• _Listed entries_
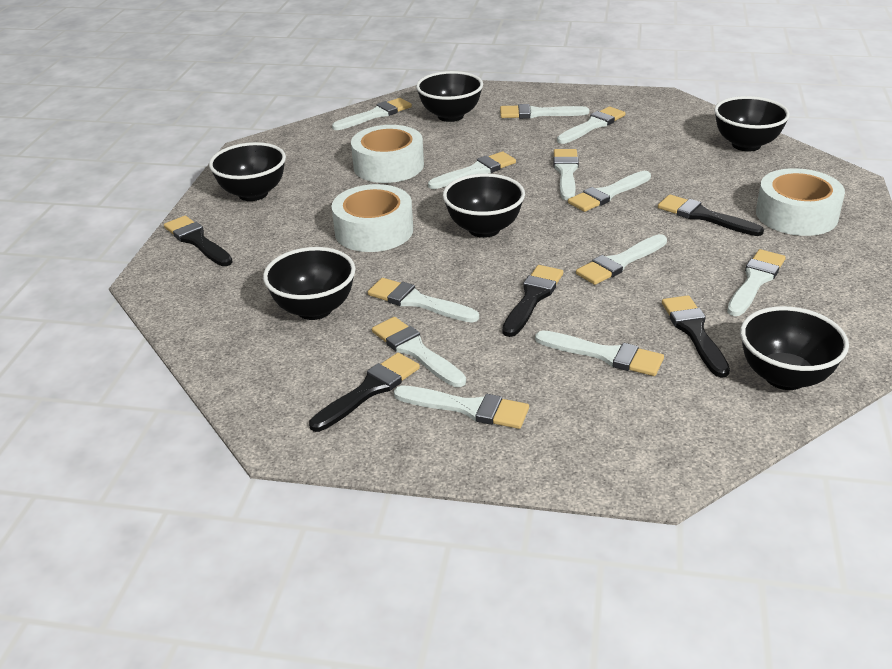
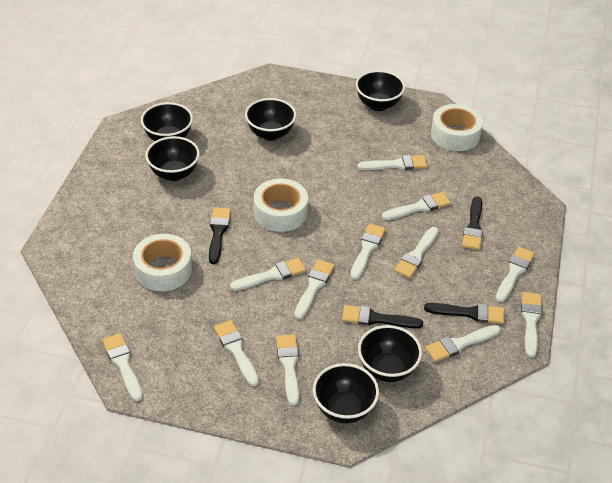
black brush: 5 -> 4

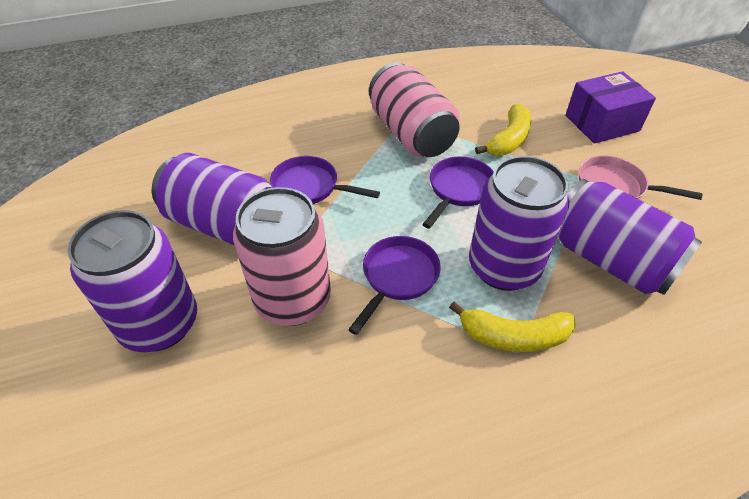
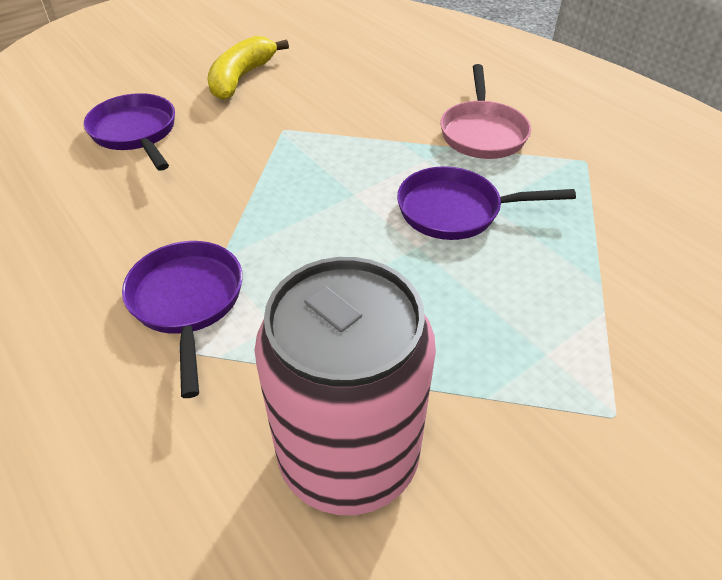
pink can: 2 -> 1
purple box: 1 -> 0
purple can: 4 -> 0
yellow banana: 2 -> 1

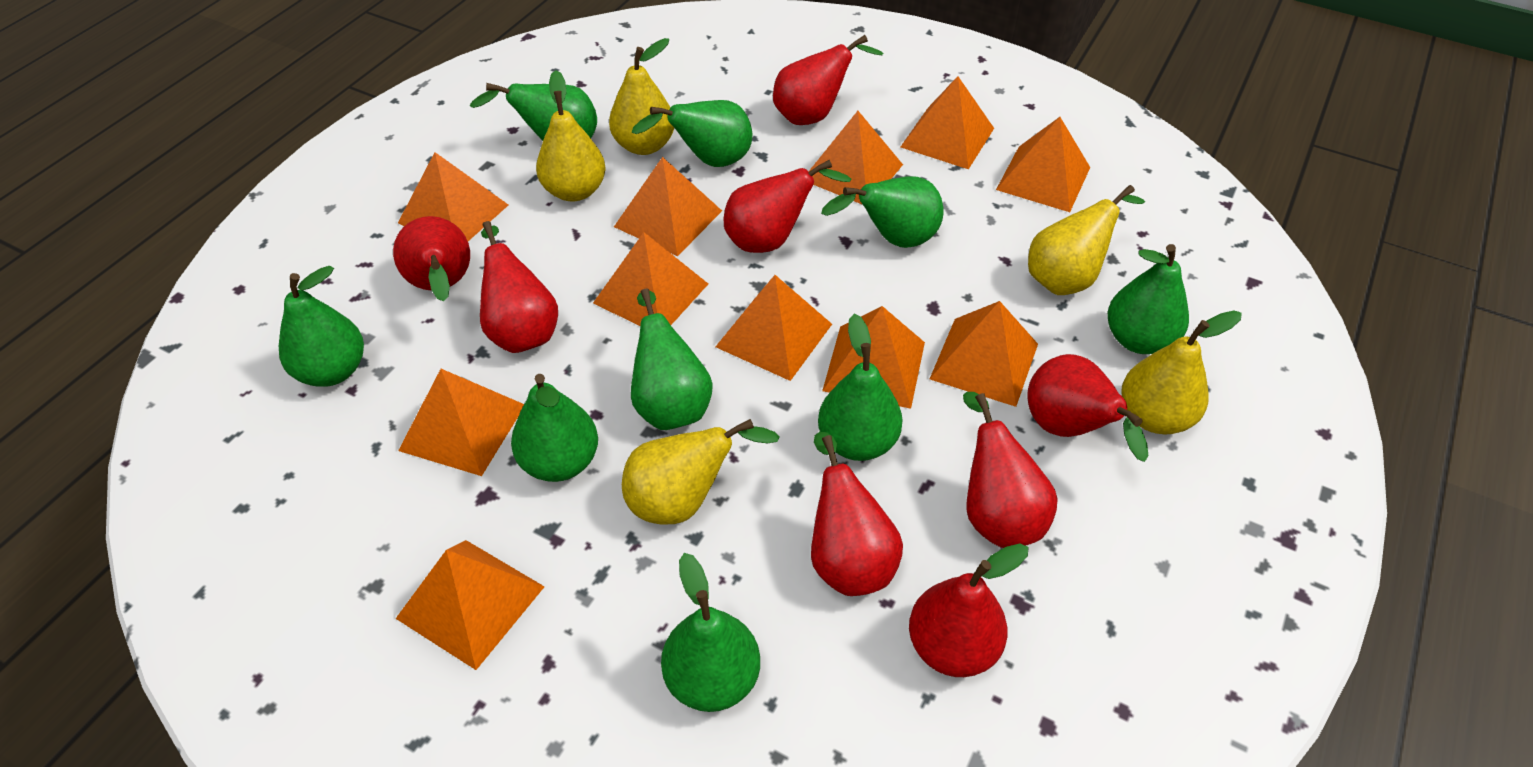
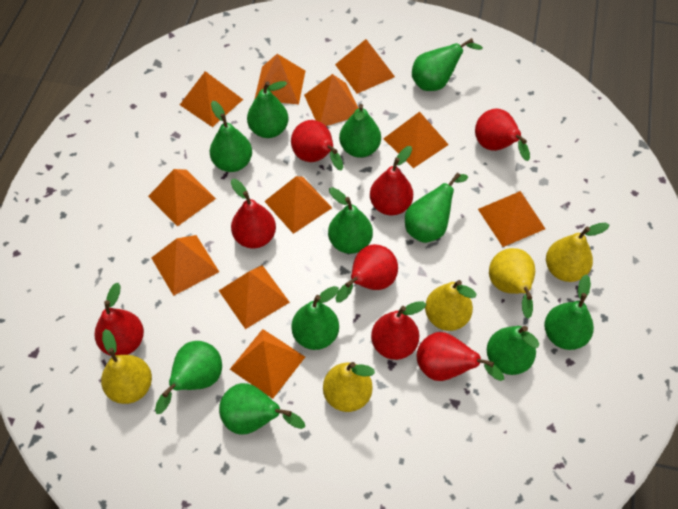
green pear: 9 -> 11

• _What the task asks_
The answer is the full listing above, repeated exactly, with its pictures removed.

• _Exercise response_
black brush: 5 -> 4

pink can: 2 -> 1
purple box: 1 -> 0
purple can: 4 -> 0
yellow banana: 2 -> 1

green pear: 9 -> 11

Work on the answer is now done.